• Goal of the exercise:
When you reach the line containing "S1: switch (GND, VS) -> switch (N9, VS)", include it and stop; until then, return each line of the material exactly, starting with the first.

• Excerpted records:
------

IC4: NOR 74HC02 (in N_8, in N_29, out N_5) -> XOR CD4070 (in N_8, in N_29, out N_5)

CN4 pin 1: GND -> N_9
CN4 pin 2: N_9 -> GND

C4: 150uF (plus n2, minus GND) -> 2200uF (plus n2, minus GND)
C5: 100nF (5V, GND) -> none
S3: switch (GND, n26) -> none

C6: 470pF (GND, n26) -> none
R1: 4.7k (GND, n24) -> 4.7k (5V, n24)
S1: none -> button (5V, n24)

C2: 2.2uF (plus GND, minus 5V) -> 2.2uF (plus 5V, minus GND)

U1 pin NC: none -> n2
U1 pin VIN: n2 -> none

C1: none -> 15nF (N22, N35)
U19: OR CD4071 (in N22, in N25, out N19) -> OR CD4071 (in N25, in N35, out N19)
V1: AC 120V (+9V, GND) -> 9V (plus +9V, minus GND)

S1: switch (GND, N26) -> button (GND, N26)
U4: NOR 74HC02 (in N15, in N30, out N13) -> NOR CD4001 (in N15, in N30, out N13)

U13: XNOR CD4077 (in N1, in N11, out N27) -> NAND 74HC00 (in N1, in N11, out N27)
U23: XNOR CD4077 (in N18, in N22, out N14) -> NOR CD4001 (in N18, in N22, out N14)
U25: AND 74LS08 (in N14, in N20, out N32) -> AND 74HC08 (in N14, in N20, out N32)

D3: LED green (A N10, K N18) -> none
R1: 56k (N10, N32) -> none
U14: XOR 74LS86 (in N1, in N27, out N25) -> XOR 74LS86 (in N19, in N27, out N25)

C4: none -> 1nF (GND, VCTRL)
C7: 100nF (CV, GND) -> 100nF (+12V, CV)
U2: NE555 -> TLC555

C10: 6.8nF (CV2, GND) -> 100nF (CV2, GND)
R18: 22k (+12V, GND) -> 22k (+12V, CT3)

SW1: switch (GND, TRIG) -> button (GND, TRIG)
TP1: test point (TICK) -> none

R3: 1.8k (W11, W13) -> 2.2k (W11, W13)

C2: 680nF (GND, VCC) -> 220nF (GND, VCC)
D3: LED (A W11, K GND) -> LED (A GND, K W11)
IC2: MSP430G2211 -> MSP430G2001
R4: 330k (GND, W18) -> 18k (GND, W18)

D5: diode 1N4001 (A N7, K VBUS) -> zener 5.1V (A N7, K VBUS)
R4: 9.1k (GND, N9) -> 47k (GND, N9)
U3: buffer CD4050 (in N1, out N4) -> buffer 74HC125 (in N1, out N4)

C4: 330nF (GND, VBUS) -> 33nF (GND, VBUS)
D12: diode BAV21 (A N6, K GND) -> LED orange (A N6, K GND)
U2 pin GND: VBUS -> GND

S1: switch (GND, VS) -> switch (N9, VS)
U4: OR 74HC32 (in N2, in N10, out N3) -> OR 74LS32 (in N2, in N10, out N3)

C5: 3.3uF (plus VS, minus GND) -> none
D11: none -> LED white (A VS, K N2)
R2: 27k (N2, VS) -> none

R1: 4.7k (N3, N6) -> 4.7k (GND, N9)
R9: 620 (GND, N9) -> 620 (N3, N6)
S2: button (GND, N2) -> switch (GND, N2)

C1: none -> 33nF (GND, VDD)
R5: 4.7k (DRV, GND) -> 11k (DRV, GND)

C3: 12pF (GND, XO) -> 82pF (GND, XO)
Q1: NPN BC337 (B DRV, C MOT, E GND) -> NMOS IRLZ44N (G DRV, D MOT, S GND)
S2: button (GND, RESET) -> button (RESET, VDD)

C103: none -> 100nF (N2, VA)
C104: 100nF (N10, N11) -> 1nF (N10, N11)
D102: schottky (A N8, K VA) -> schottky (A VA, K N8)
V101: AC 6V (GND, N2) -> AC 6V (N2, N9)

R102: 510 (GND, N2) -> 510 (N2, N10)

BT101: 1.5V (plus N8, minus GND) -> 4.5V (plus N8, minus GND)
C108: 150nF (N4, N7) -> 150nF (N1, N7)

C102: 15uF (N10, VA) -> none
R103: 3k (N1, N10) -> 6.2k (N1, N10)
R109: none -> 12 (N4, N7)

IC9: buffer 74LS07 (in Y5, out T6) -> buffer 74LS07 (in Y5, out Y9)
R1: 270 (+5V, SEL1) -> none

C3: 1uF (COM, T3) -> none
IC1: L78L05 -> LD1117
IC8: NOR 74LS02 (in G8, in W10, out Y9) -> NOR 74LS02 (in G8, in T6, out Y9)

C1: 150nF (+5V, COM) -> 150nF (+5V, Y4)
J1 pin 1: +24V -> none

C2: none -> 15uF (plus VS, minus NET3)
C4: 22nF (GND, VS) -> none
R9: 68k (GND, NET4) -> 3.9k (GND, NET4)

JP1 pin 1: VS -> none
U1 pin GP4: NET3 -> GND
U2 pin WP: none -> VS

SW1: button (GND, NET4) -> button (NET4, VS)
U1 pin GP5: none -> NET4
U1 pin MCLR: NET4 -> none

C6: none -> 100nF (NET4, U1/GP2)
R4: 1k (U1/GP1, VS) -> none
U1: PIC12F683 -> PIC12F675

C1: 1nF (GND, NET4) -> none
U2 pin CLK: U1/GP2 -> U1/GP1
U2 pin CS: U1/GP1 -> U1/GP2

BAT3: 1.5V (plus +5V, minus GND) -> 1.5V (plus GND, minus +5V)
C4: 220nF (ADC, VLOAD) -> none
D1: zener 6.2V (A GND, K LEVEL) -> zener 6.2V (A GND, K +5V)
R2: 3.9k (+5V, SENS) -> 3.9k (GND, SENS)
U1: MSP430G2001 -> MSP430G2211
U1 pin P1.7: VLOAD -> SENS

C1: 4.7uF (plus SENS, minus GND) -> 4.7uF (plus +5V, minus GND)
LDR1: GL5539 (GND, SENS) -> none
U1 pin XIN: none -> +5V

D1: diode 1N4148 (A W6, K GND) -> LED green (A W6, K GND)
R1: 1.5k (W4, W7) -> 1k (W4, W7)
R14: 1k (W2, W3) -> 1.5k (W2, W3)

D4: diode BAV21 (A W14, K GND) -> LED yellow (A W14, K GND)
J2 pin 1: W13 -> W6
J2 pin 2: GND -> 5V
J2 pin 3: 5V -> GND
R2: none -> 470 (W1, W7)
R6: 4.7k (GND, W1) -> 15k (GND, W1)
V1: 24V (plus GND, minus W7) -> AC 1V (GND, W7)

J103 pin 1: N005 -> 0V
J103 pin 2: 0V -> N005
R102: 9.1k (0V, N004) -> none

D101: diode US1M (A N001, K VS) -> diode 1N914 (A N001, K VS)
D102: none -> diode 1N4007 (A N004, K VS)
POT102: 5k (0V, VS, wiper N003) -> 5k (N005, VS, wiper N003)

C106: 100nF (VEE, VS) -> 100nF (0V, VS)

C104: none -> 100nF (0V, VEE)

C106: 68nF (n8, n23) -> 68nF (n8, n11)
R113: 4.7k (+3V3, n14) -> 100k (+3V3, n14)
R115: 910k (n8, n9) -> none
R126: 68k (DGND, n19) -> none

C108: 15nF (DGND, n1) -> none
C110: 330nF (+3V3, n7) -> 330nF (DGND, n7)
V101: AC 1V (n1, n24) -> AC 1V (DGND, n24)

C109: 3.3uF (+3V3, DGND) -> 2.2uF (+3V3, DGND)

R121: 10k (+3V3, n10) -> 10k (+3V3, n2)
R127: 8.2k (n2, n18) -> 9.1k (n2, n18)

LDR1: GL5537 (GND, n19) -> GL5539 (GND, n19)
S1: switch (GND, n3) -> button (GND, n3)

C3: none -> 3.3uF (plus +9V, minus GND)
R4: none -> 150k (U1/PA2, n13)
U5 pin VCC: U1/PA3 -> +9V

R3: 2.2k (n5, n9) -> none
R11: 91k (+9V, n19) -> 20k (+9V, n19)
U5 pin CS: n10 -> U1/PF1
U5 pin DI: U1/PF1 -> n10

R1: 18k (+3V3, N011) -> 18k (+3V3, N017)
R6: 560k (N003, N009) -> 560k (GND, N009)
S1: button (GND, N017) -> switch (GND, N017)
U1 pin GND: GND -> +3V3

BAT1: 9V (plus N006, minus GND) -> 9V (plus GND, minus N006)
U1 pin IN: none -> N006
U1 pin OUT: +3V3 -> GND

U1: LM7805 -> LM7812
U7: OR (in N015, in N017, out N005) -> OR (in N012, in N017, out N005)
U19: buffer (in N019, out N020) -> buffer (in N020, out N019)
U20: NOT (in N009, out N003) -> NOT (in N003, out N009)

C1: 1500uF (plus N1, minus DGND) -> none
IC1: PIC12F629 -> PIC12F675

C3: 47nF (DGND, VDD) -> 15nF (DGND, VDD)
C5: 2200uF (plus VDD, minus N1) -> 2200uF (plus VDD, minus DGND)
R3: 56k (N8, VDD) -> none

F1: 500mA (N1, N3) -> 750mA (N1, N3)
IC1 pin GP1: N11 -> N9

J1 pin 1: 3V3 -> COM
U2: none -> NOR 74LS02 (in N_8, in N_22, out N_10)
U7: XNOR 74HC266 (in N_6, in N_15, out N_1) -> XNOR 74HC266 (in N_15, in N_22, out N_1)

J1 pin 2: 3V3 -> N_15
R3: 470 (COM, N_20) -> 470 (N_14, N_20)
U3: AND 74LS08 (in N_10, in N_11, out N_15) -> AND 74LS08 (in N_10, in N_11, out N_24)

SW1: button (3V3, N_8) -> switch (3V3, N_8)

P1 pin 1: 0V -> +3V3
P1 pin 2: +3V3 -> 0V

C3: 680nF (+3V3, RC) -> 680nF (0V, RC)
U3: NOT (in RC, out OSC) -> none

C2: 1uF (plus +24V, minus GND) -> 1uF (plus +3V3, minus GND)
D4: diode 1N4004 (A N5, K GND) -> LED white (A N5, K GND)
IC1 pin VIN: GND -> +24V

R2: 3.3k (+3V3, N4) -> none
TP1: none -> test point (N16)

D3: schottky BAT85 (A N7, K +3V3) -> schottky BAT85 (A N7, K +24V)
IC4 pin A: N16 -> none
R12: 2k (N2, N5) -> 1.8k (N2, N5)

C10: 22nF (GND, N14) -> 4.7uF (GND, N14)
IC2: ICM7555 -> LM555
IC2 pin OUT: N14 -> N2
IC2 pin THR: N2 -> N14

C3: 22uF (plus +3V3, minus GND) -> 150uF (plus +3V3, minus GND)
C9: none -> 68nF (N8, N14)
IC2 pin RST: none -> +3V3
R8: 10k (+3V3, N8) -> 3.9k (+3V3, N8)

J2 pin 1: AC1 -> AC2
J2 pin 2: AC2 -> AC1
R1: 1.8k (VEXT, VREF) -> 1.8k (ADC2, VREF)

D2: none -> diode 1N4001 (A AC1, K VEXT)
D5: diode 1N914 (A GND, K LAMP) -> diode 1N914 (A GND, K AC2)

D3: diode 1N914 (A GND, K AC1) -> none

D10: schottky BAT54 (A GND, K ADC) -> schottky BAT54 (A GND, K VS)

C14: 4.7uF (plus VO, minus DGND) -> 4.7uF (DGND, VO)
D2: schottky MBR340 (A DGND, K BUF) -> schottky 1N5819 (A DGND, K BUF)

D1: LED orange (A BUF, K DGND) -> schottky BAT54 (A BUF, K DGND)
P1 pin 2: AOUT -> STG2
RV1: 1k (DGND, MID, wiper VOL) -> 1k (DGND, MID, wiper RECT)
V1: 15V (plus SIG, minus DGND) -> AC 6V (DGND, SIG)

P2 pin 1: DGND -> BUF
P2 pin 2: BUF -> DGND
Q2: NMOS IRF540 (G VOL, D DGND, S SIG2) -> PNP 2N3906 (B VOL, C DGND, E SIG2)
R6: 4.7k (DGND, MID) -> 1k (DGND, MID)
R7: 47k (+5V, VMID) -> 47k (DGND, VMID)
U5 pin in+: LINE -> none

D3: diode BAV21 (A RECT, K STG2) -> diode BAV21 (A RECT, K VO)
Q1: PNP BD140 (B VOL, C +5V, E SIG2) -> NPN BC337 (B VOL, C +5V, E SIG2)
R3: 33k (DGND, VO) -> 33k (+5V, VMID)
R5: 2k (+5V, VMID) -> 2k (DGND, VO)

------

• Answer area:
IC4: NOR 74HC02 (in N_8, in N_29, out N_5) -> XOR CD4070 (in N_8, in N_29, out N_5)

CN4 pin 1: GND -> N_9
CN4 pin 2: N_9 -> GND

C4: 150uF (plus n2, minus GND) -> 2200uF (plus n2, minus GND)
C5: 100nF (5V, GND) -> none
S3: switch (GND, n26) -> none

C6: 470pF (GND, n26) -> none
R1: 4.7k (GND, n24) -> 4.7k (5V, n24)
S1: none -> button (5V, n24)

C2: 2.2uF (plus GND, minus 5V) -> 2.2uF (plus 5V, minus GND)

U1 pin NC: none -> n2
U1 pin VIN: n2 -> none

C1: none -> 15nF (N22, N35)
U19: OR CD4071 (in N22, in N25, out N19) -> OR CD4071 (in N25, in N35, out N19)
V1: AC 120V (+9V, GND) -> 9V (plus +9V, minus GND)

S1: switch (GND, N26) -> button (GND, N26)
U4: NOR 74HC02 (in N15, in N30, out N13) -> NOR CD4001 (in N15, in N30, out N13)

U13: XNOR CD4077 (in N1, in N11, out N27) -> NAND 74HC00 (in N1, in N11, out N27)
U23: XNOR CD4077 (in N18, in N22, out N14) -> NOR CD4001 (in N18, in N22, out N14)
U25: AND 74LS08 (in N14, in N20, out N32) -> AND 74HC08 (in N14, in N20, out N32)

D3: LED green (A N10, K N18) -> none
R1: 56k (N10, N32) -> none
U14: XOR 74LS86 (in N1, in N27, out N25) -> XOR 74LS86 (in N19, in N27, out N25)

C4: none -> 1nF (GND, VCTRL)
C7: 100nF (CV, GND) -> 100nF (+12V, CV)
U2: NE555 -> TLC555

C10: 6.8nF (CV2, GND) -> 100nF (CV2, GND)
R18: 22k (+12V, GND) -> 22k (+12V, CT3)

SW1: switch (GND, TRIG) -> button (GND, TRIG)
TP1: test point (TICK) -> none

R3: 1.8k (W11, W13) -> 2.2k (W11, W13)

C2: 680nF (GND, VCC) -> 220nF (GND, VCC)
D3: LED (A W11, K GND) -> LED (A GND, K W11)
IC2: MSP430G2211 -> MSP430G2001
R4: 330k (GND, W18) -> 18k (GND, W18)

D5: diode 1N4001 (A N7, K VBUS) -> zener 5.1V (A N7, K VBUS)
R4: 9.1k (GND, N9) -> 47k (GND, N9)
U3: buffer CD4050 (in N1, out N4) -> buffer 74HC125 (in N1, out N4)

C4: 330nF (GND, VBUS) -> 33nF (GND, VBUS)
D12: diode BAV21 (A N6, K GND) -> LED orange (A N6, K GND)
U2 pin GND: VBUS -> GND

S1: switch (GND, VS) -> switch (N9, VS)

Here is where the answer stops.